**Work instructions:** Only the lines from the one holding "U1 pin PB0: none -> CS" to the final line of the material below belong in the answer, transcribed exactly.

#### Records provided

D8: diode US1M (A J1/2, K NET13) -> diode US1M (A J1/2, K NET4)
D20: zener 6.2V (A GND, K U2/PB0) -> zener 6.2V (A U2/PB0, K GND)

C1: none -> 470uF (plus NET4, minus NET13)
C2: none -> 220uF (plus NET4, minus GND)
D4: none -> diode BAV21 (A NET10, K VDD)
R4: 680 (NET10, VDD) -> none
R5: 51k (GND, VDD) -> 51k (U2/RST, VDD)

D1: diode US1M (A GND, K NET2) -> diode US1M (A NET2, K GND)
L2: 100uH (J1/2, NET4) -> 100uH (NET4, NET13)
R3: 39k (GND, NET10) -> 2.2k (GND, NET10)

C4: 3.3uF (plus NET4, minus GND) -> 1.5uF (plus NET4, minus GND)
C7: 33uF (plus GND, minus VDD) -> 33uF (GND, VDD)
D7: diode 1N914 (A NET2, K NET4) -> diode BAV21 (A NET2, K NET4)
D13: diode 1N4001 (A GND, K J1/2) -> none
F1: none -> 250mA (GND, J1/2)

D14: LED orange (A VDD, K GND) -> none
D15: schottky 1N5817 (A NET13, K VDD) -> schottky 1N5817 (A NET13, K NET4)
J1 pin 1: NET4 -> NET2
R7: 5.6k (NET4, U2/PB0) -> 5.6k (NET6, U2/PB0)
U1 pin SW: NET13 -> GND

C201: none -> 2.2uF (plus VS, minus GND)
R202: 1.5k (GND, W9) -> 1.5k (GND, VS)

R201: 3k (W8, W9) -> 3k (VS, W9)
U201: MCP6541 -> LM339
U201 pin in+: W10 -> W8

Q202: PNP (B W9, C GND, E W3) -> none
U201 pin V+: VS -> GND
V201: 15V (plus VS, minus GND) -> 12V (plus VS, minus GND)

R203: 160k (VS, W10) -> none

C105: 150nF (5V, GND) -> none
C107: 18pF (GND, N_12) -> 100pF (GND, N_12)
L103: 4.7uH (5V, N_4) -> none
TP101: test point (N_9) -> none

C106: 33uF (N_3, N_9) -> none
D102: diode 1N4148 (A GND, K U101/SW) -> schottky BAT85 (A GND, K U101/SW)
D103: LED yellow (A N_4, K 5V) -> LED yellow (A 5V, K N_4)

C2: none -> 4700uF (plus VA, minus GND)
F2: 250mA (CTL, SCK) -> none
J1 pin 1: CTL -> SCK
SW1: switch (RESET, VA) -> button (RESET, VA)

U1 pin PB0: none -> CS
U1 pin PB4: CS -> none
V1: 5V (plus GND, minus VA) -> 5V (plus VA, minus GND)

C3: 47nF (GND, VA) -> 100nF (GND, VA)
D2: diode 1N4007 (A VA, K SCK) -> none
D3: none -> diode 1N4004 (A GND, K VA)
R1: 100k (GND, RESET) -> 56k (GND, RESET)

########

**The answer:**
U1 pin PB0: none -> CS
U1 pin PB4: CS -> none
V1: 5V (plus GND, minus VA) -> 5V (plus VA, minus GND)

C3: 47nF (GND, VA) -> 100nF (GND, VA)
D2: diode 1N4007 (A VA, K SCK) -> none
D3: none -> diode 1N4004 (A GND, K VA)
R1: 100k (GND, RESET) -> 56k (GND, RESET)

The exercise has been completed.